(begin)
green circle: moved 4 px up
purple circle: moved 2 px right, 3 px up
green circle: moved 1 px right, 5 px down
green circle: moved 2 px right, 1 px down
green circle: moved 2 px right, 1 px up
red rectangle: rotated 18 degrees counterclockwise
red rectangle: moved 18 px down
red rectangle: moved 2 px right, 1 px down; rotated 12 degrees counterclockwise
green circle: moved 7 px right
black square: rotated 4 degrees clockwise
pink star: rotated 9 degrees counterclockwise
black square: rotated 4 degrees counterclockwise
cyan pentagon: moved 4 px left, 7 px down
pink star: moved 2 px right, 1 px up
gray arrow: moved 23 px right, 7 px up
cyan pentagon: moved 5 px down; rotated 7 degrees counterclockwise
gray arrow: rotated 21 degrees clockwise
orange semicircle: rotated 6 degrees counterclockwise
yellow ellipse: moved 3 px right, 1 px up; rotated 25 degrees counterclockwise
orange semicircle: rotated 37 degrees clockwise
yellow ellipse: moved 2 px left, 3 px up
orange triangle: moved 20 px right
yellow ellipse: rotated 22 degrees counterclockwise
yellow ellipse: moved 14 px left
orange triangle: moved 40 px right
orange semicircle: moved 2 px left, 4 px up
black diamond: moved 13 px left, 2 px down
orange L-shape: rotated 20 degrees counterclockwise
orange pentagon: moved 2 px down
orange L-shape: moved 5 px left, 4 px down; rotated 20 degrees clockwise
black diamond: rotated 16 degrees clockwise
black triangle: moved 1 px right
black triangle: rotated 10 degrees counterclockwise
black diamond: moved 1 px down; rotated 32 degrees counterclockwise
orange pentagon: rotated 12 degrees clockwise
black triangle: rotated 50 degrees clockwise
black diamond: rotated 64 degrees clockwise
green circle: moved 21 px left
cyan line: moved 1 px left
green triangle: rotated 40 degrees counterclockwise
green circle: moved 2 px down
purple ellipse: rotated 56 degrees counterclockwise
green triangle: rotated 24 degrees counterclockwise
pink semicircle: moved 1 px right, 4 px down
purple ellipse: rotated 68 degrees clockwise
(end)
Convert every line of the records above into a JSON list of strings, one string per line, with blank lines left out.

RESPONSE BELOW =>
[
  "green circle: moved 4 px up",
  "purple circle: moved 2 px right, 3 px up",
  "green circle: moved 1 px right, 5 px down",
  "green circle: moved 2 px right, 1 px down",
  "green circle: moved 2 px right, 1 px up",
  "red rectangle: rotated 18 degrees counterclockwise",
  "red rectangle: moved 18 px down",
  "red rectangle: moved 2 px right, 1 px down; rotated 12 degrees counterclockwise",
  "green circle: moved 7 px right",
  "black square: rotated 4 degrees clockwise",
  "pink star: rotated 9 degrees counterclockwise",
  "black square: rotated 4 degrees counterclockwise",
  "cyan pentagon: moved 4 px left, 7 px down",
  "pink star: moved 2 px right, 1 px up",
  "gray arrow: moved 23 px right, 7 px up",
  "cyan pentagon: moved 5 px down; rotated 7 degrees counterclockwise",
  "gray arrow: rotated 21 degrees clockwise",
  "orange semicircle: rotated 6 degrees counterclockwise",
  "yellow ellipse: moved 3 px right, 1 px up; rotated 25 degrees counterclockwise",
  "orange semicircle: rotated 37 degrees clockwise",
  "yellow ellipse: moved 2 px left, 3 px up",
  "orange triangle: moved 20 px right",
  "yellow ellipse: rotated 22 degrees counterclockwise",
  "yellow ellipse: moved 14 px left",
  "orange triangle: moved 40 px right",
  "orange semicircle: moved 2 px left, 4 px up",
  "black diamond: moved 13 px left, 2 px down",
  "orange L-shape: rotated 20 degrees counterclockwise",
  "orange pentagon: moved 2 px down",
  "orange L-shape: moved 5 px left, 4 px down; rotated 20 degrees clockwise",
  "black diamond: rotated 16 degrees clockwise",
  "black triangle: moved 1 px right",
  "black triangle: rotated 10 degrees counterclockwise",
  "black diamond: moved 1 px down; rotated 32 degrees counterclockwise",
  "orange pentagon: rotated 12 degrees clockwise",
  "black triangle: rotated 50 degrees clockwise",
  "black diamond: rotated 64 degrees clockwise",
  "green circle: moved 21 px left",
  "cyan line: moved 1 px left",
  "green triangle: rotated 40 degrees counterclockwise",
  "green circle: moved 2 px down",
  "purple ellipse: rotated 56 degrees counterclockwise",
  "green triangle: rotated 24 degrees counterclockwise",
  "pink semicircle: moved 1 px right, 4 px down",
  "purple ellipse: rotated 68 degrees clockwise"
]